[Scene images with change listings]
::::::::::

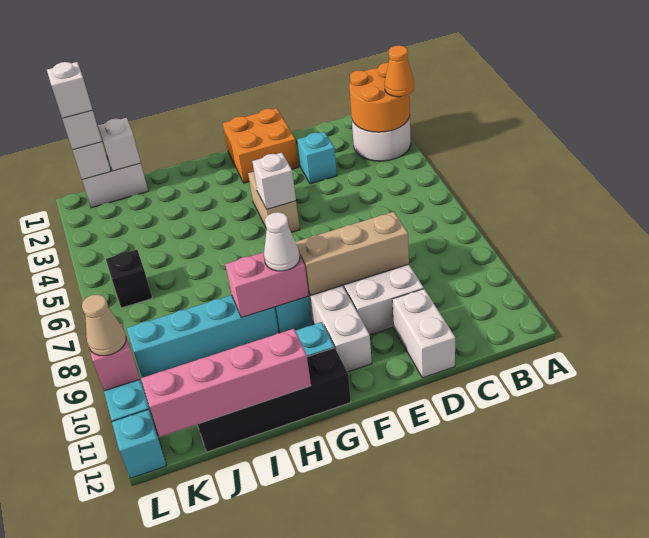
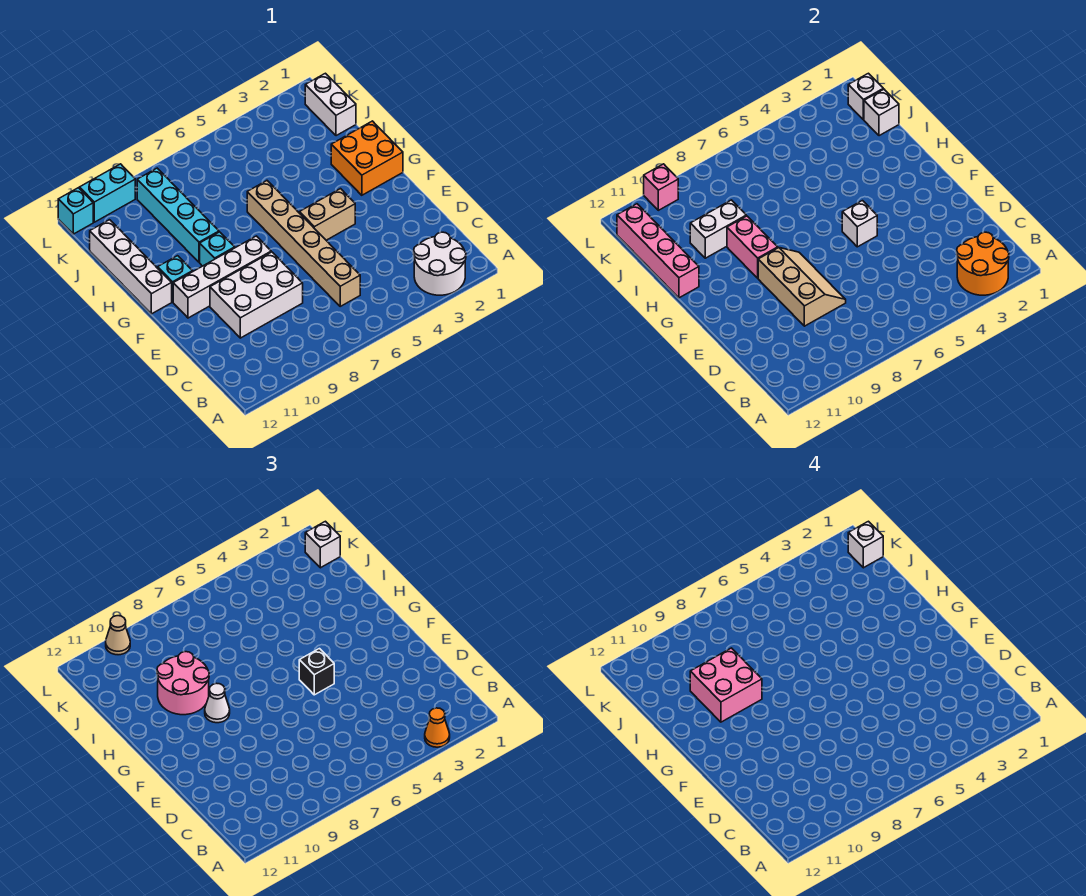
none -> tan brick C6:H6 level 1
cyan brick D3 level 1 -> none
white brick D11:D12 level 1 -> white brick I9:I10 level 2
orange brick E1:F2 level 1 -> orange brick G1:H2 level 1
black brick G12:J12 level 1 -> white brick G12:J12 level 1
none -> pink round brick H9:I10 level 3
none -> pink brick H9:I10 level 4
black brick K6 level 1 -> black brick F5 level 3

::::::::::

* **Exercise instructions**: When you repeat the lines above, keep them exact and leave out each image they contain.

* **Exercise answer**:
none -> tan brick C6:H6 level 1
cyan brick D3 level 1 -> none
white brick D11:D12 level 1 -> white brick I9:I10 level 2
orange brick E1:F2 level 1 -> orange brick G1:H2 level 1
black brick G12:J12 level 1 -> white brick G12:J12 level 1
none -> pink round brick H9:I10 level 3
none -> pink brick H9:I10 level 4
black brick K6 level 1 -> black brick F5 level 3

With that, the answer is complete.